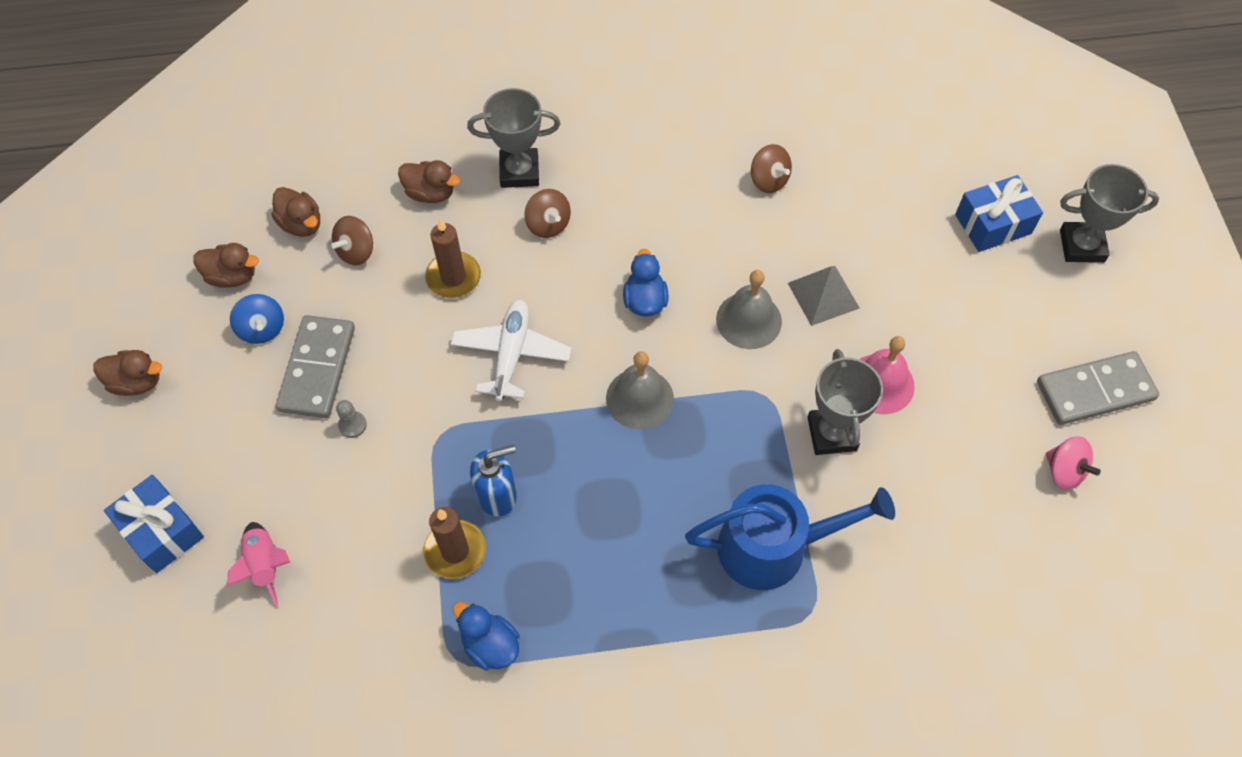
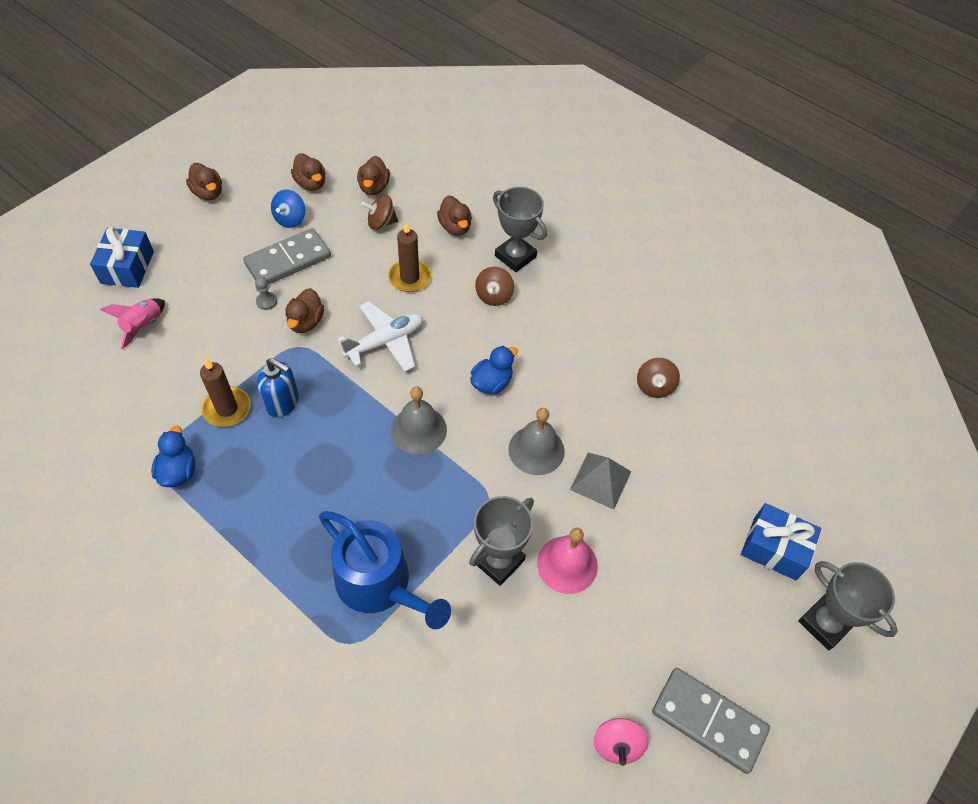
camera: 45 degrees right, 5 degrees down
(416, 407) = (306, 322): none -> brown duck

------------------------------------

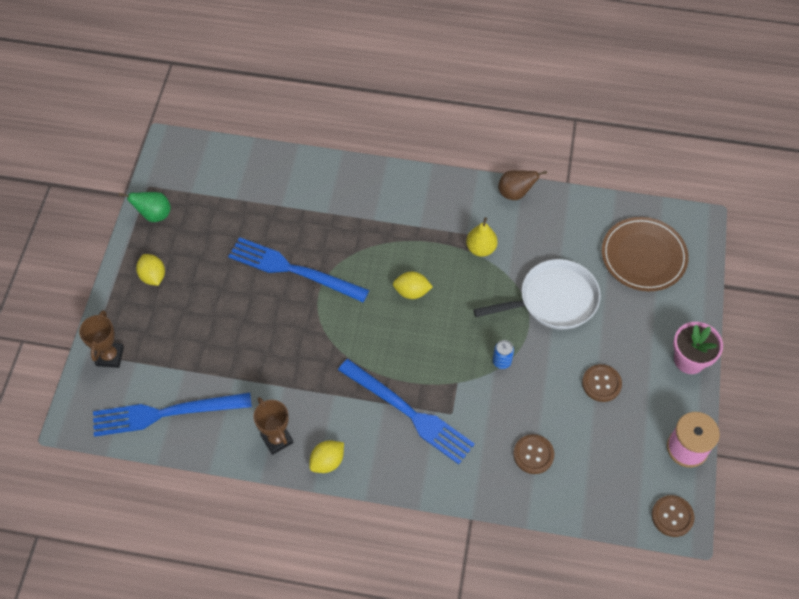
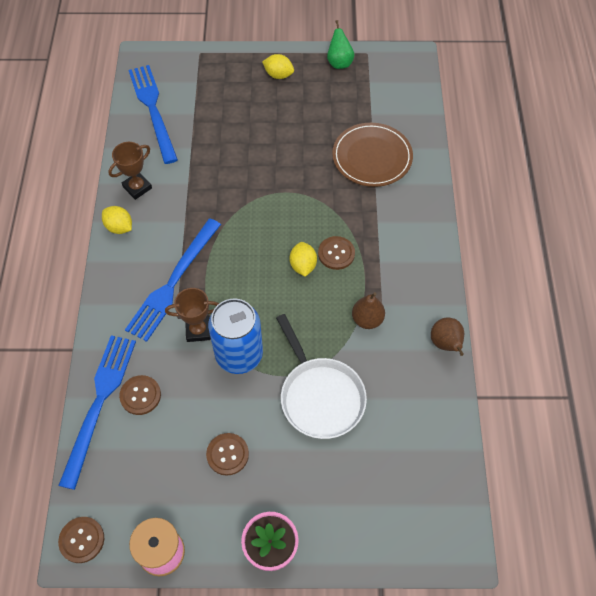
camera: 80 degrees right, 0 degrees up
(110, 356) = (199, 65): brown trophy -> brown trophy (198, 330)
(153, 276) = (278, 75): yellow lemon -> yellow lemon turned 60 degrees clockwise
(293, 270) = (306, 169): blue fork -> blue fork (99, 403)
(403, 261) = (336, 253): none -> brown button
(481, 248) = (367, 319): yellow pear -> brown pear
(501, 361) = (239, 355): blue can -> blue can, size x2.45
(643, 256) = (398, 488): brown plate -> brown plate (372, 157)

------------------------------------

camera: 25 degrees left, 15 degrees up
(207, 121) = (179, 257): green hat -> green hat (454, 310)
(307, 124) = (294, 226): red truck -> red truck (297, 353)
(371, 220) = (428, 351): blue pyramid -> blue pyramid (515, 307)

------------------------------------

WORK INSTRUCTION:
Using the entries above, return each line that includes the word "none".

RESPONSE TO THIS EXERCISE:
(416, 407) = (306, 322): none -> brown duck
(403, 261) = (336, 253): none -> brown button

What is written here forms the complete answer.